◆ REQUIRED ACTION
In the records below, find the line containing "JP1 pin 2: VBUS -> GND" and print it and every line after it exactly, through the end. Skip pictures.

(Items from a data source)
· · · · · · ·
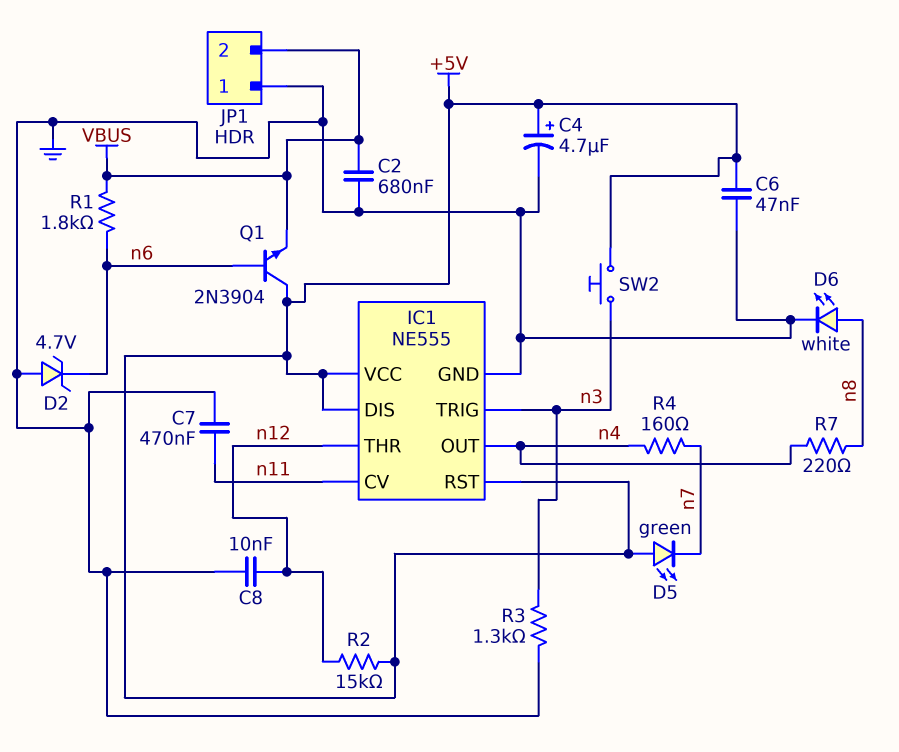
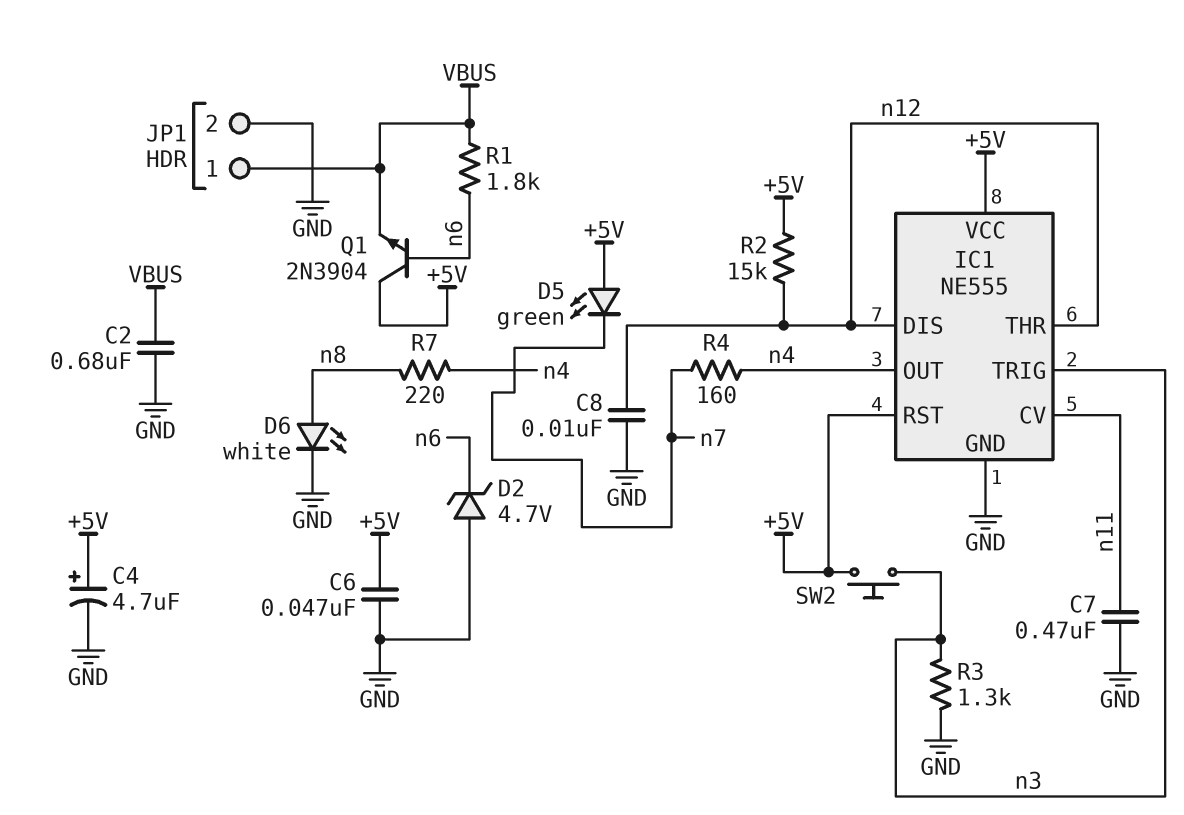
IC1 pin DIS: +5V -> n12
JP1 pin 1: GND -> VBUS
JP1 pin 2: VBUS -> GND

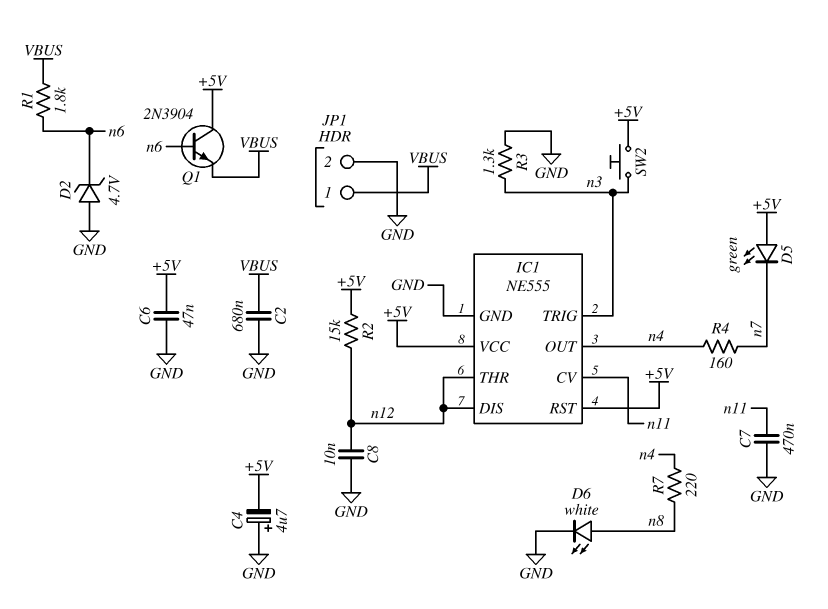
C4: 4.7uF (plus +5V, minus GND) -> 4.7uF (plus GND, minus +5V)

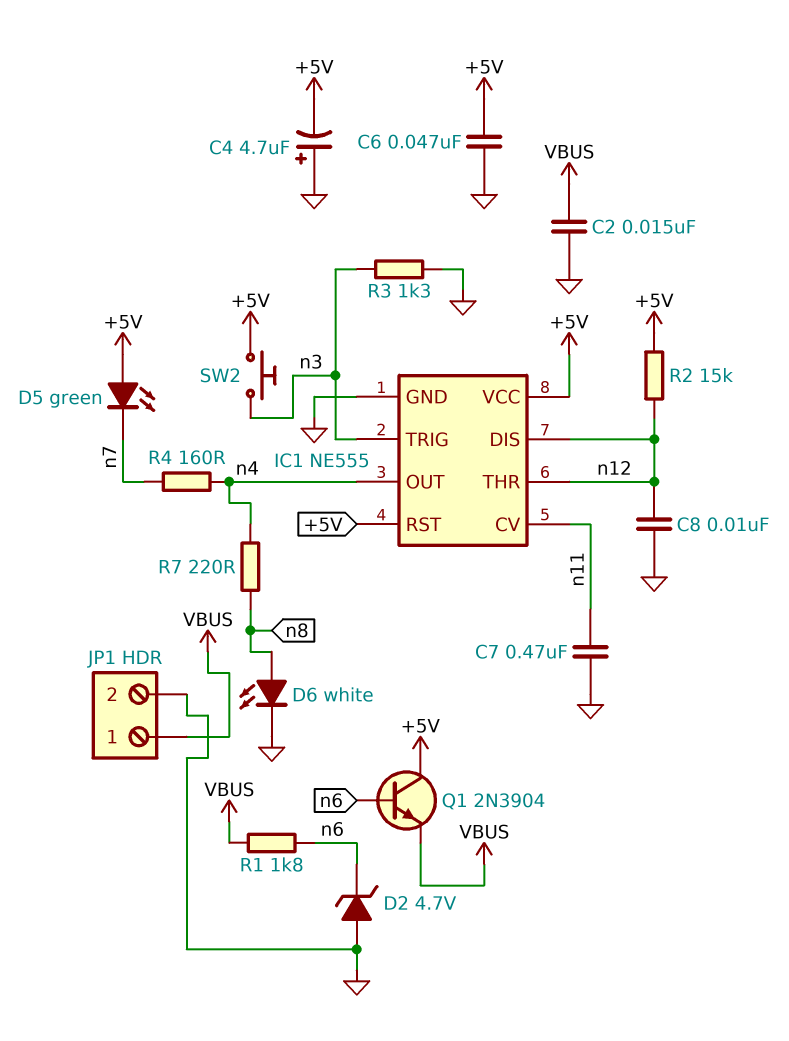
C2: 680nF (GND, VBUS) -> 15nF (GND, VBUS)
· · · · · · ·
◆ EXPECTED OUTPUT
JP1 pin 2: VBUS -> GND

C4: 4.7uF (plus +5V, minus GND) -> 4.7uF (plus GND, minus +5V)

C2: 680nF (GND, VBUS) -> 15nF (GND, VBUS)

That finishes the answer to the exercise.